[Work item] Please transcribe all of the entries exactly, leaving out any images.

[Geometric shape edit sequences]
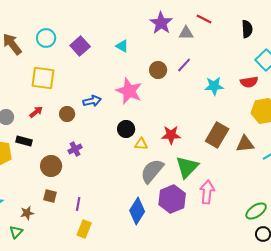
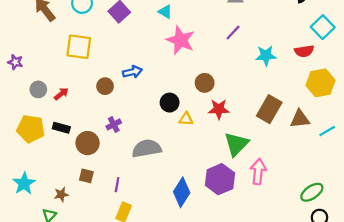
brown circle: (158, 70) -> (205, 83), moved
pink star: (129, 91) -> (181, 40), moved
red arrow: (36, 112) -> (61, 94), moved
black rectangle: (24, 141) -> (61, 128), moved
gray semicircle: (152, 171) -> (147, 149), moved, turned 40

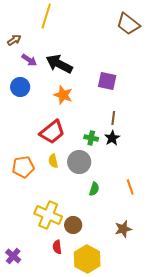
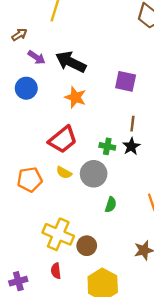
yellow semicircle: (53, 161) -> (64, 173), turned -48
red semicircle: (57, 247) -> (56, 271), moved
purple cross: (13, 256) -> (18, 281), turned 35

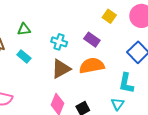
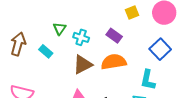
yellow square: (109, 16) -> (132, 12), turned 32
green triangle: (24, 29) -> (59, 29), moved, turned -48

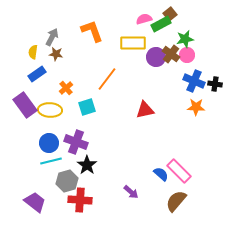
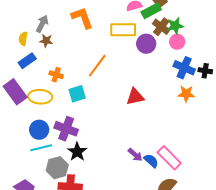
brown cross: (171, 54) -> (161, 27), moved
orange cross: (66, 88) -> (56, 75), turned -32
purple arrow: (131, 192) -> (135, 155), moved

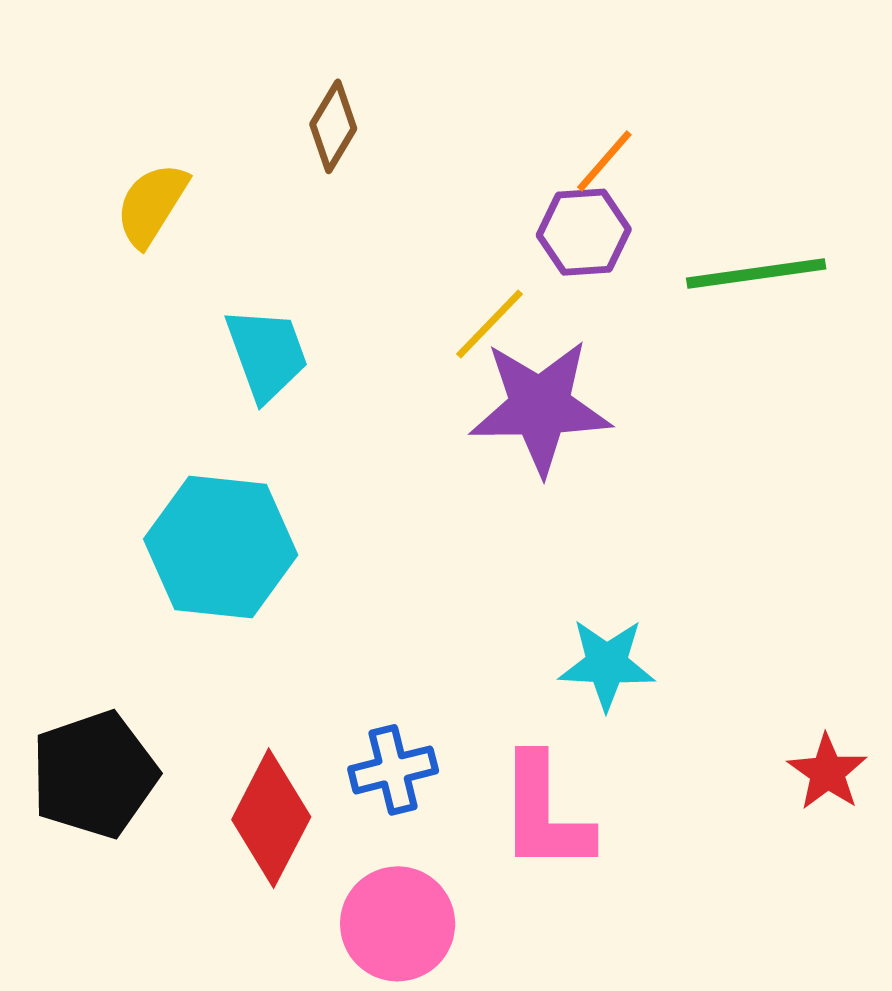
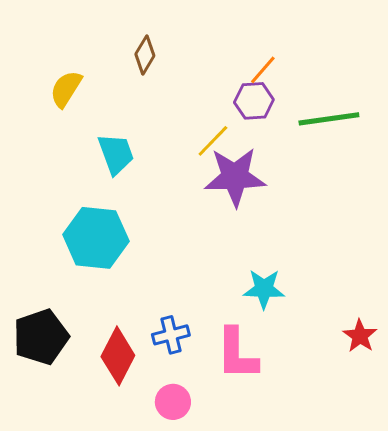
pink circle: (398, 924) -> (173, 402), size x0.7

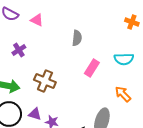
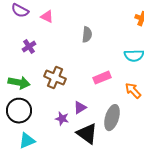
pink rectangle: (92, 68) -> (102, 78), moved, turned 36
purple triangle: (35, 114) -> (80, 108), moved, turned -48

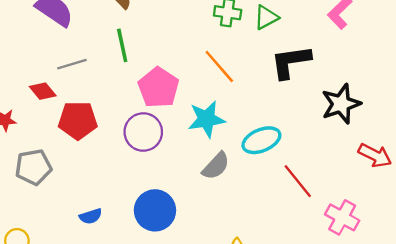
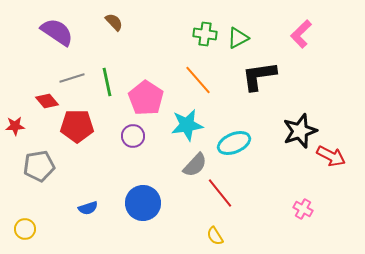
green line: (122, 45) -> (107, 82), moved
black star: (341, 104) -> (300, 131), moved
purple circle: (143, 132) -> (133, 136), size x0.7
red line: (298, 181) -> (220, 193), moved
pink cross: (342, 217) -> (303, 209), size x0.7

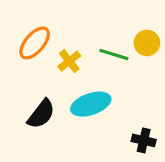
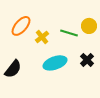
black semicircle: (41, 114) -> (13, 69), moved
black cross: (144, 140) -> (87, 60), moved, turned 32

[Result]
brown circle: (158, 70) -> (205, 83), moved
pink star: (129, 91) -> (181, 40), moved
red arrow: (36, 112) -> (61, 94), moved
black rectangle: (24, 141) -> (61, 128), moved
gray semicircle: (152, 171) -> (147, 149), moved, turned 40

yellow semicircle: (53, 161) -> (64, 173), turned -48
red semicircle: (57, 247) -> (56, 271), moved
purple cross: (13, 256) -> (18, 281), turned 35

yellow square: (109, 16) -> (132, 12), turned 32
green triangle: (24, 29) -> (59, 29), moved, turned -48

brown cross: (171, 54) -> (161, 27), moved
orange cross: (66, 88) -> (56, 75), turned -32
purple arrow: (131, 192) -> (135, 155), moved

pink circle: (398, 924) -> (173, 402), size x0.7

pink rectangle: (92, 68) -> (102, 78), moved, turned 36
purple triangle: (35, 114) -> (80, 108), moved, turned -48

green line: (122, 45) -> (107, 82), moved
black star: (341, 104) -> (300, 131), moved
purple circle: (143, 132) -> (133, 136), size x0.7
red line: (298, 181) -> (220, 193), moved
pink cross: (342, 217) -> (303, 209), size x0.7

black semicircle: (41, 114) -> (13, 69), moved
black cross: (144, 140) -> (87, 60), moved, turned 32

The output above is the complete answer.